• **MATERIAL PROVIDED**:

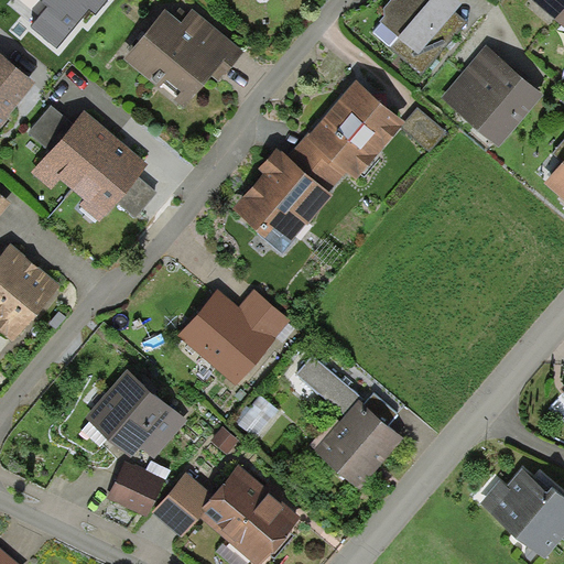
[(108,0),(40,0),(47,7),(33,26),(57,47),(90,8),(97,14),(108,0)]
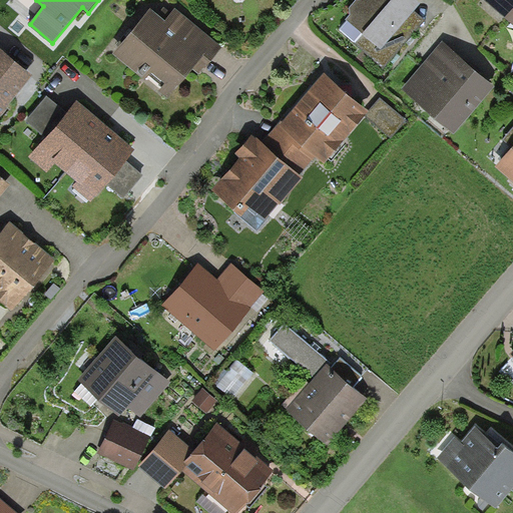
[(350,15),(347,19),(348,19),(340,29),(382,67),(426,19),(415,10),(421,3),(418,0),(356,0),(350,7),(350,15)]
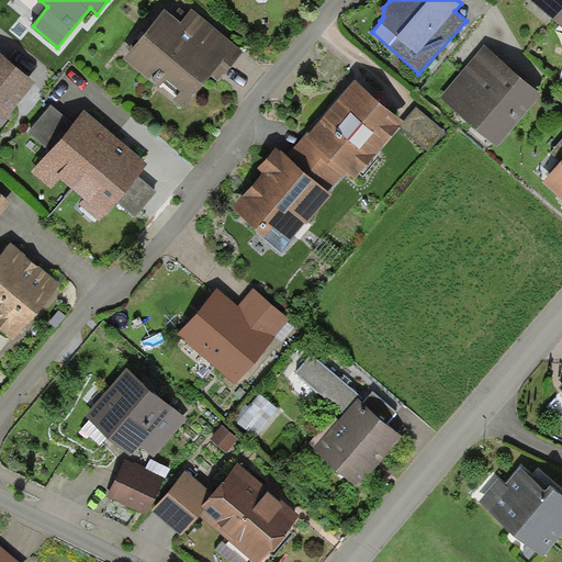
[(561,0),(530,0),(557,22),(561,14),(561,0)]
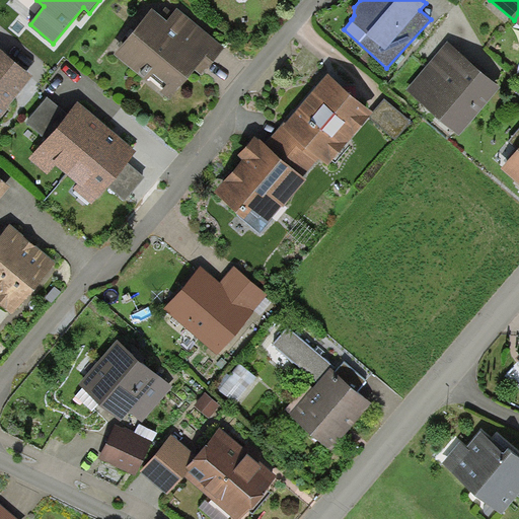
[(226,47),(178,7),(168,20),(154,8),(116,54),(171,100),(197,70),(203,75),(209,67),(226,47)]
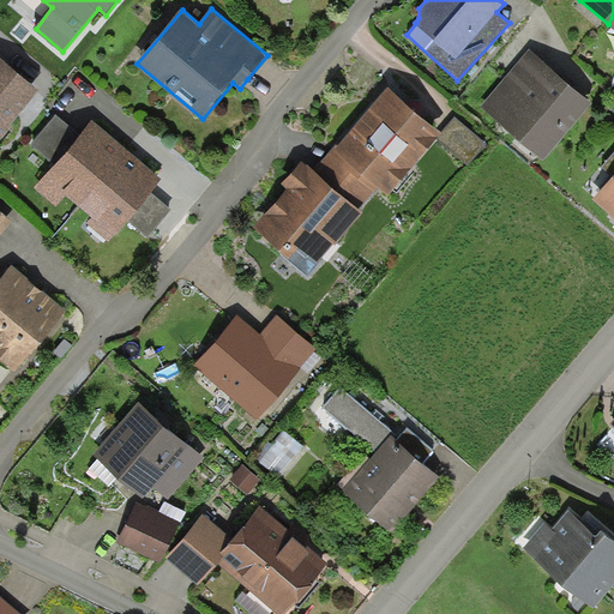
[(563,77),(531,50),(482,106),(545,161),(594,104),(563,77)]
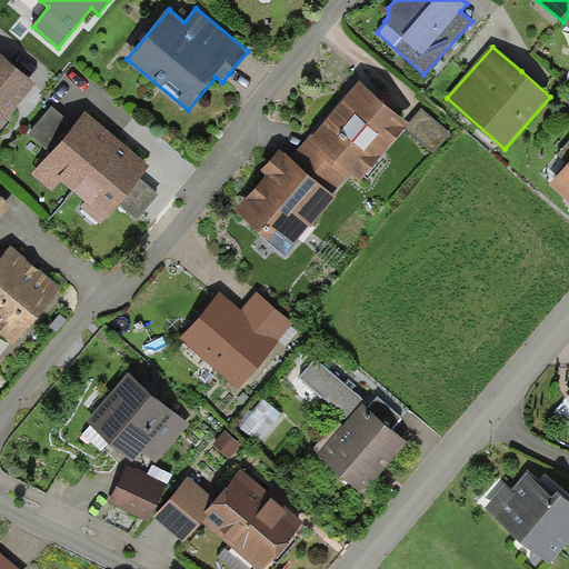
[(0,126),(36,82),(0,52),(0,126)]
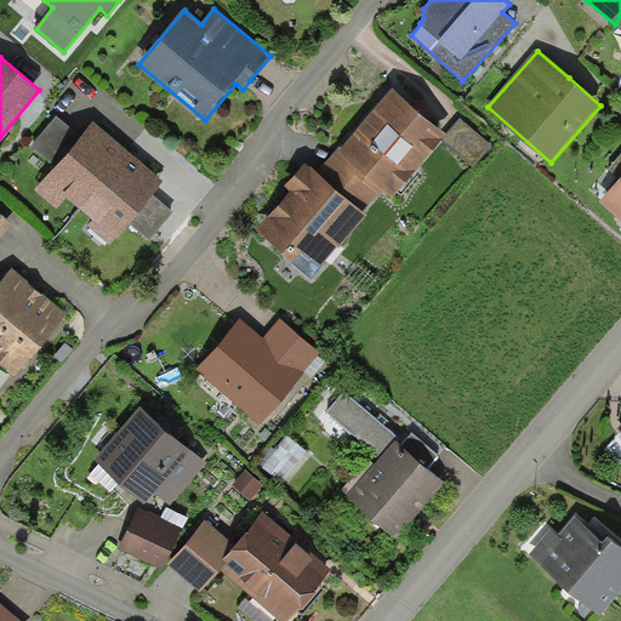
[(446,134),(393,89),(345,146),(340,152),(383,188),(393,197),(443,141),(448,135),(446,134)]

• **JOB**: Exactly as written, print each entry, leaving all pictures out.

• **RESPONSE FOR THIS EXERCISE**:
[(108,0),(40,0),(47,7),(33,26),(57,47),(90,8),(97,14),(108,0)]
[(350,15),(347,19),(348,19),(340,29),(382,67),(426,19),(415,10),(421,3),(418,0),(356,0),(350,7),(350,15)]
[(561,0),(530,0),(557,22),(561,14),(561,0)]
[(226,47),(178,7),(168,20),(154,8),(116,54),(171,100),(197,70),(203,75),(209,67),(226,47)]
[(563,77),(531,50),(482,106),(545,161),(594,104),(563,77)]
[(0,126),(36,82),(0,52),(0,126)]
[(446,134),(393,89),(345,146),(340,152),(383,188),(393,197),(443,141),(448,135),(446,134)]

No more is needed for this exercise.